Stored items from a collection
----------
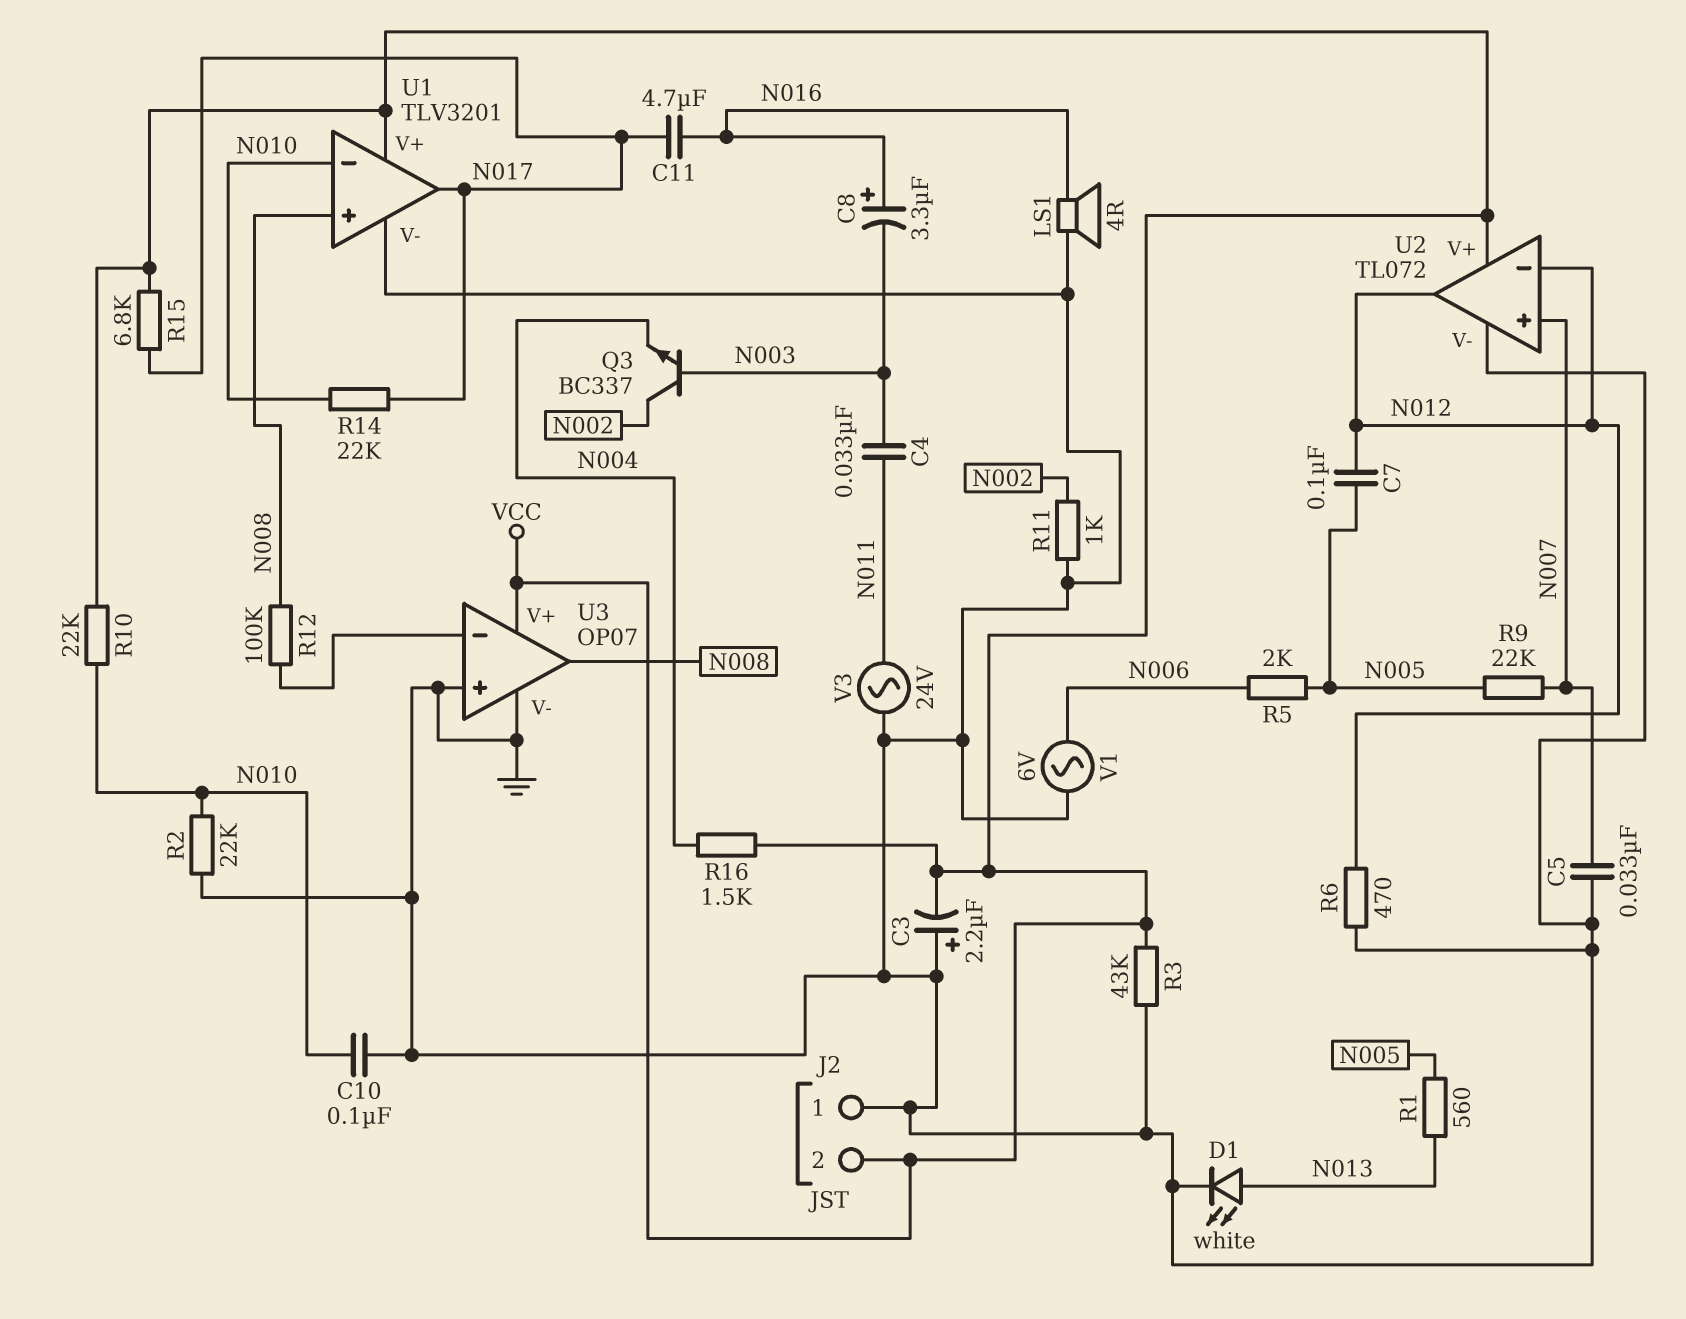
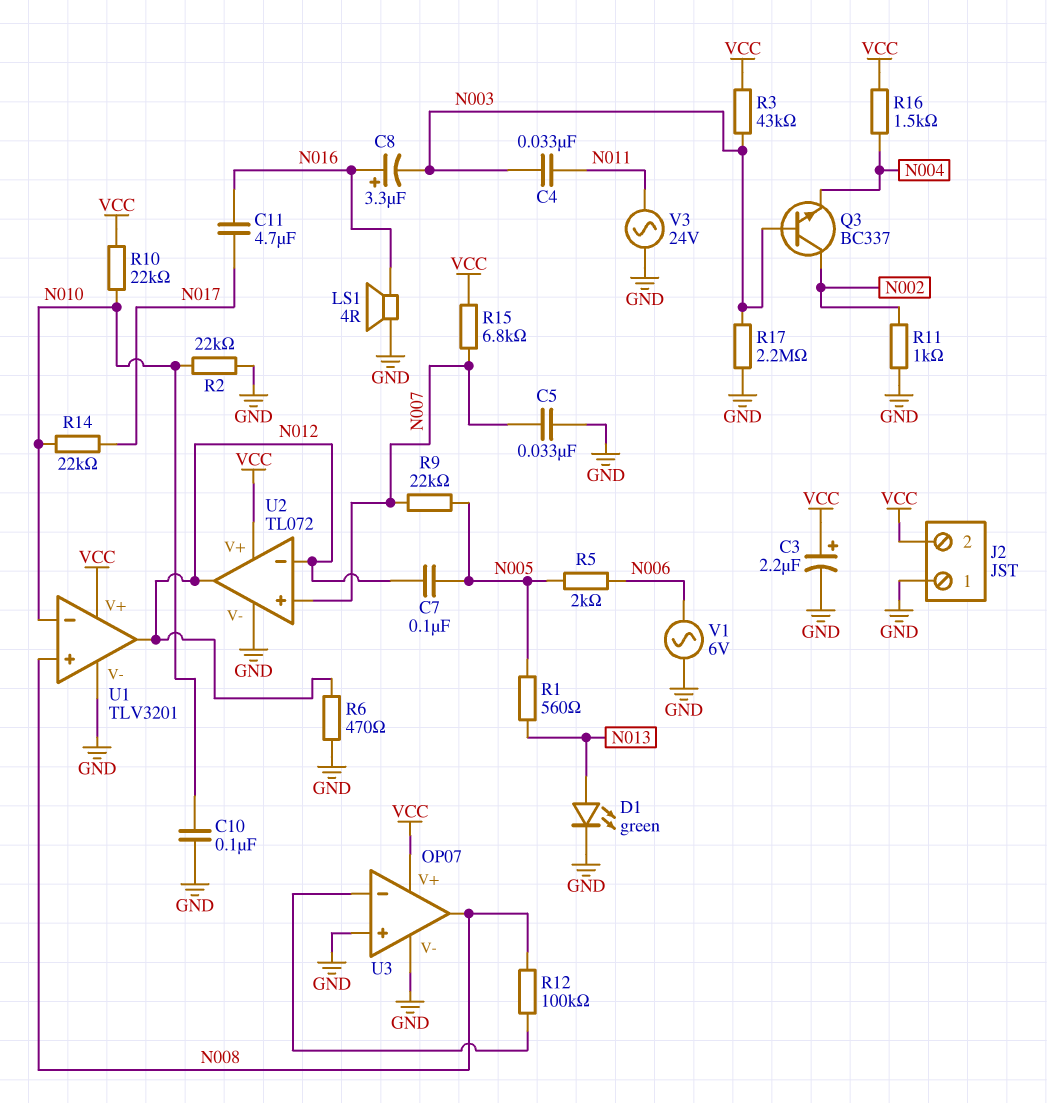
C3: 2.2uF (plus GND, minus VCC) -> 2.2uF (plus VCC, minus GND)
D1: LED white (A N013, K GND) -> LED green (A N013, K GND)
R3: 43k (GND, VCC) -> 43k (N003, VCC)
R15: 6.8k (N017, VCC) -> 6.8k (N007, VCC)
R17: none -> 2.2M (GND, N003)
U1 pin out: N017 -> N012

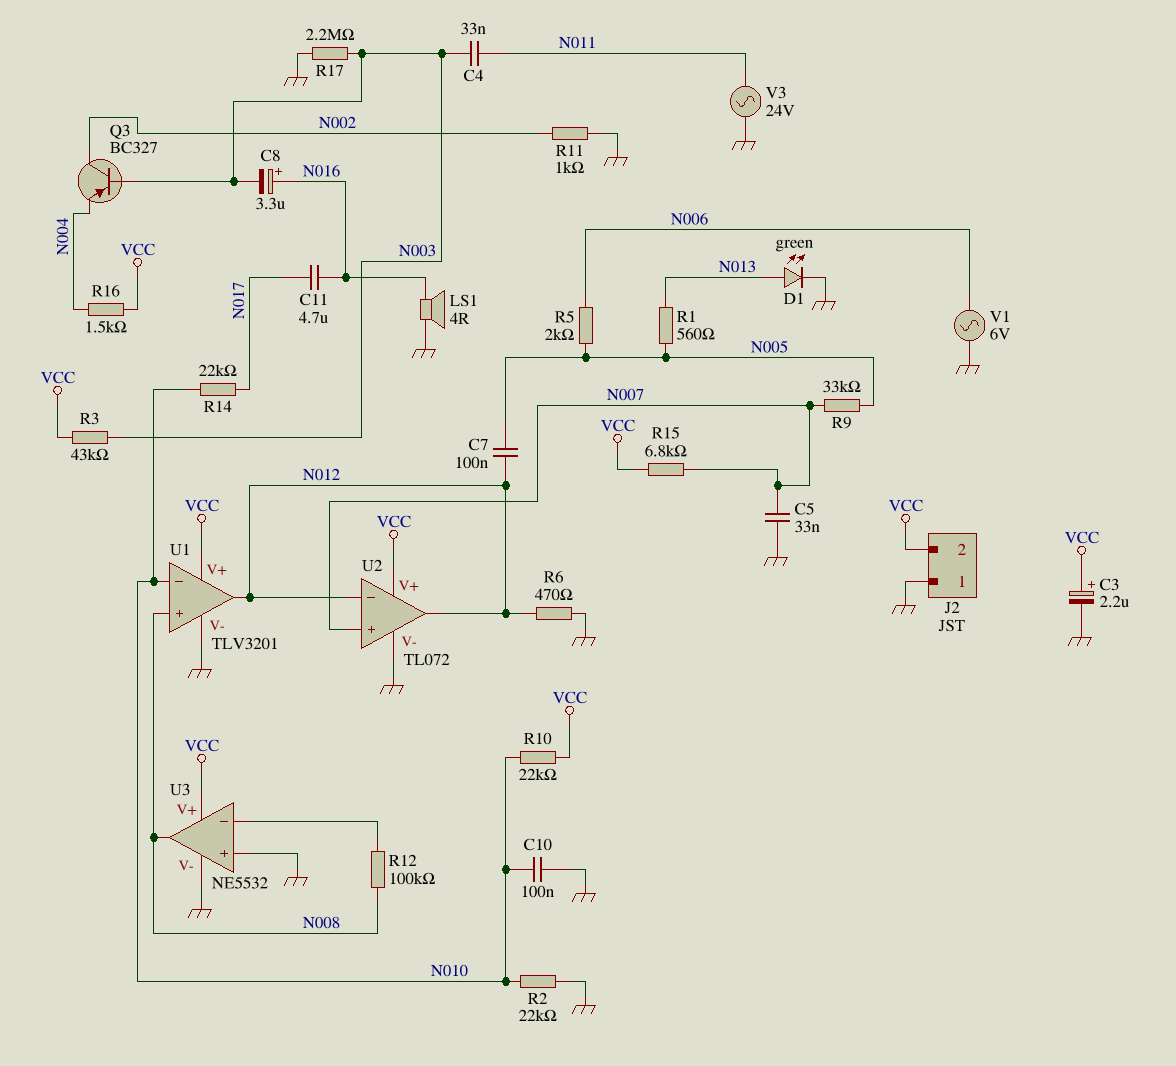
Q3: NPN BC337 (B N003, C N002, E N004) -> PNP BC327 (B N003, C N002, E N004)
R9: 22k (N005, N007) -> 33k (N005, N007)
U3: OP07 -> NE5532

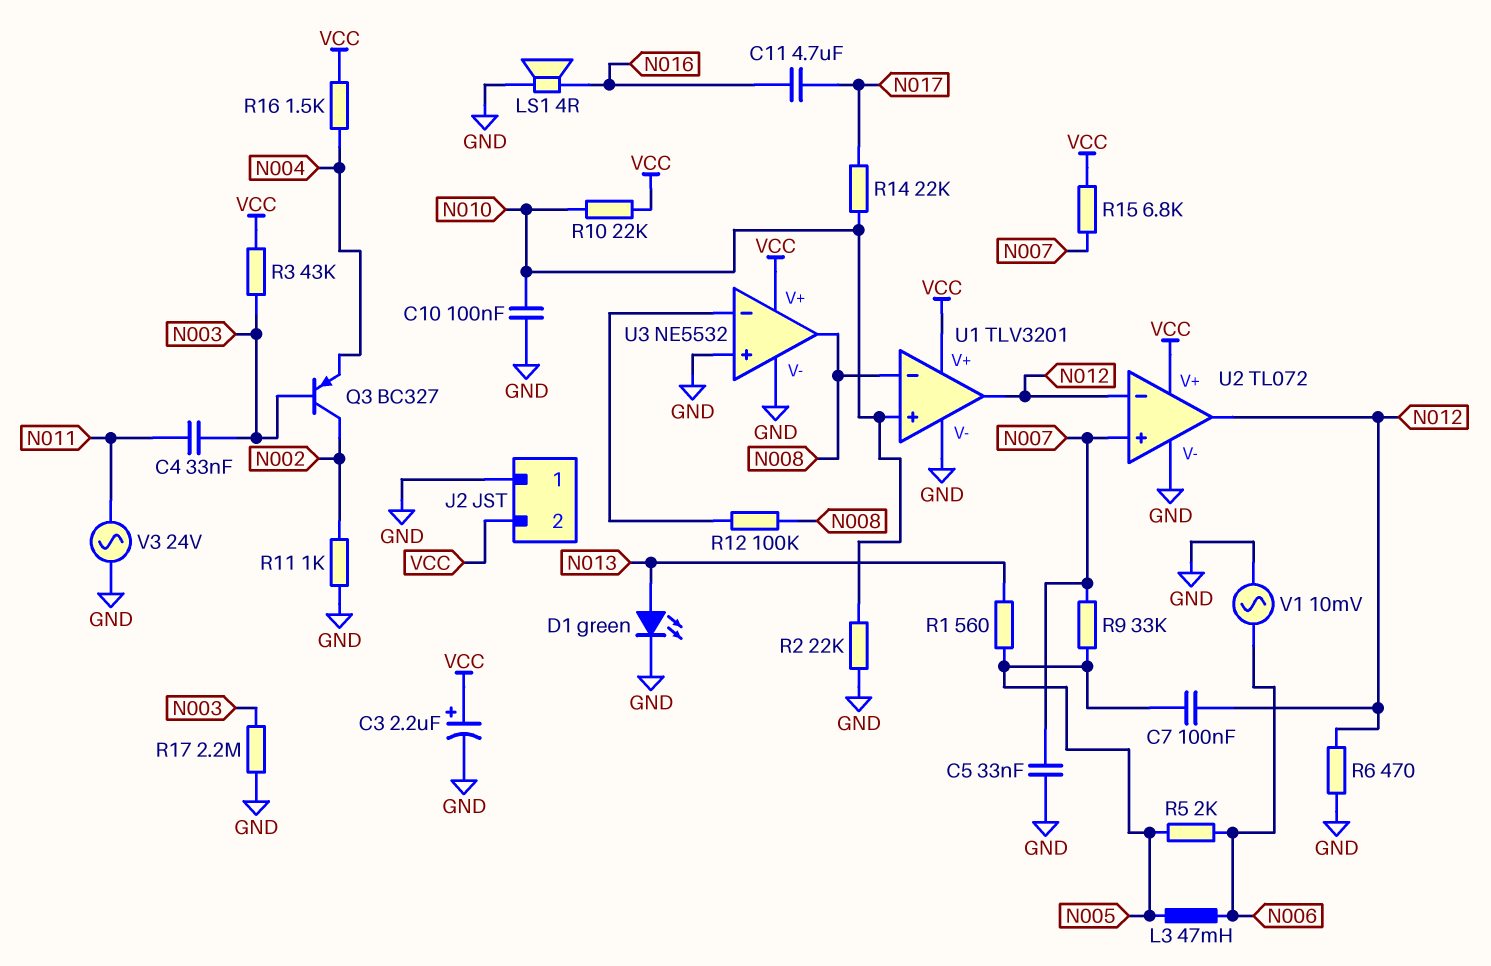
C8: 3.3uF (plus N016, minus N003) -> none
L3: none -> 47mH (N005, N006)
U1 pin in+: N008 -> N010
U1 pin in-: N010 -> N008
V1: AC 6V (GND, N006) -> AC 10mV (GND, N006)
----------
* _Assignment_
Your answer must be the lines from the one containing "U1 pin out: N017 -> N012" through the final line of the entries, duplicated exactly, with both ends kept and all pictures left out.

* _Written solution_
U1 pin out: N017 -> N012

Q3: NPN BC337 (B N003, C N002, E N004) -> PNP BC327 (B N003, C N002, E N004)
R9: 22k (N005, N007) -> 33k (N005, N007)
U3: OP07 -> NE5532

C8: 3.3uF (plus N016, minus N003) -> none
L3: none -> 47mH (N005, N006)
U1 pin in+: N008 -> N010
U1 pin in-: N010 -> N008
V1: AC 6V (GND, N006) -> AC 10mV (GND, N006)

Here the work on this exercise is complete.